------ Extracted entries

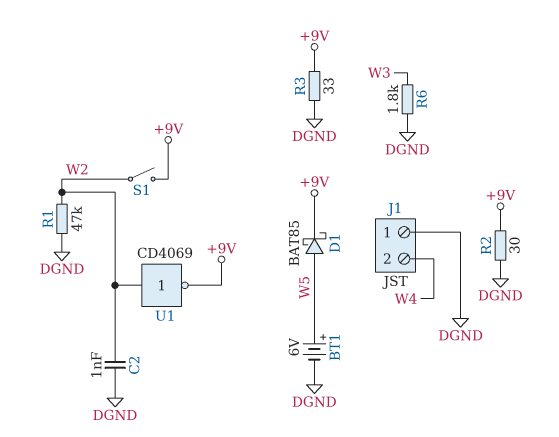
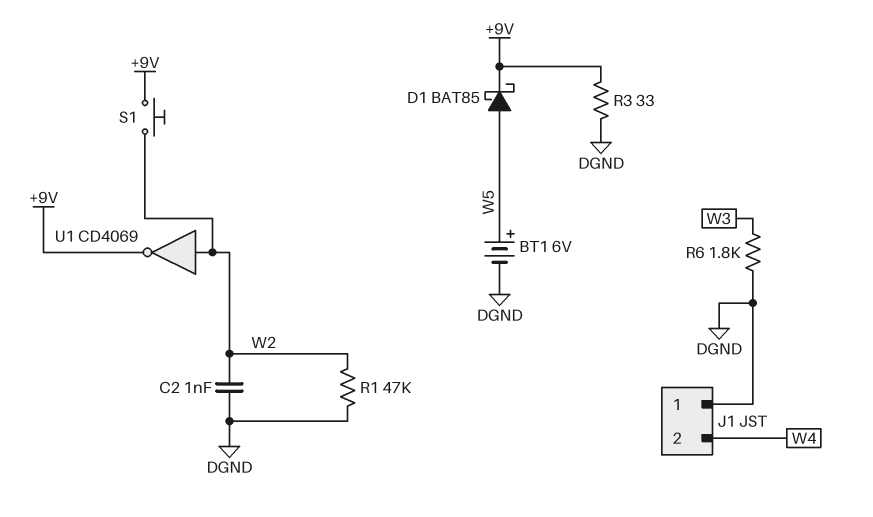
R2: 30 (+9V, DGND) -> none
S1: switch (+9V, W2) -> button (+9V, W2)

------------
------ Extracted entries

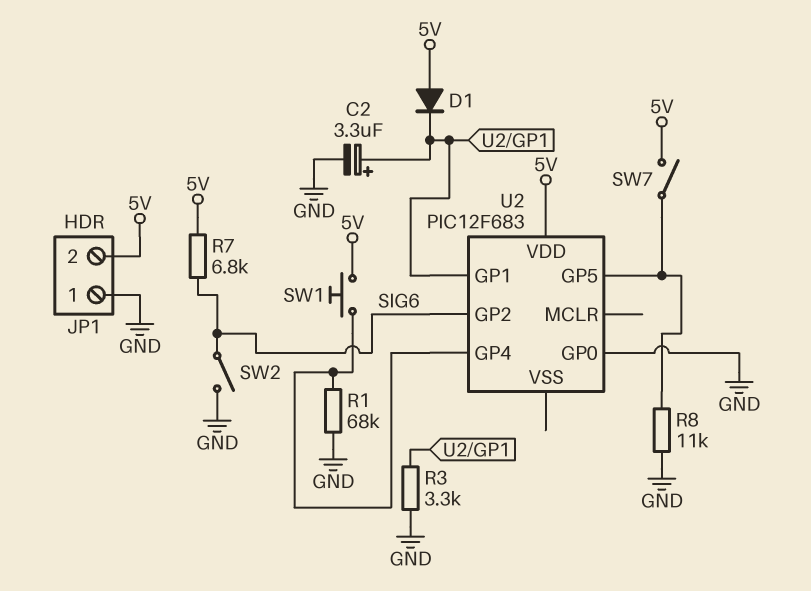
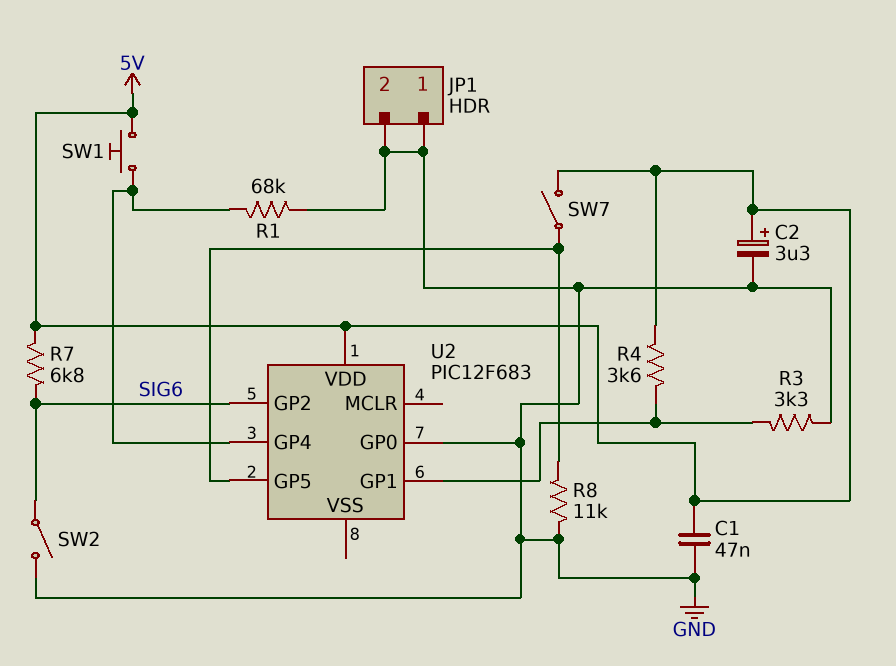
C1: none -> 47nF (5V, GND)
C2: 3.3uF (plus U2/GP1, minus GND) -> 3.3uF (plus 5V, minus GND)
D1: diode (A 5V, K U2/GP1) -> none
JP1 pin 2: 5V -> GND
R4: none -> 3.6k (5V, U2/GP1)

------------

* _What the exercise asks_
In the listing above, find the line with "C1: none -> 47nF (5V, GND)" and the line with "R4: none -> 3.6k (5V, U2/GP1)", then print exactly those two lines and every line between them, and nothing more.

* _Reply to the exercise_
C1: none -> 47nF (5V, GND)
C2: 3.3uF (plus U2/GP1, minus GND) -> 3.3uF (plus 5V, minus GND)
D1: diode (A 5V, K U2/GP1) -> none
JP1 pin 2: 5V -> GND
R4: none -> 3.6k (5V, U2/GP1)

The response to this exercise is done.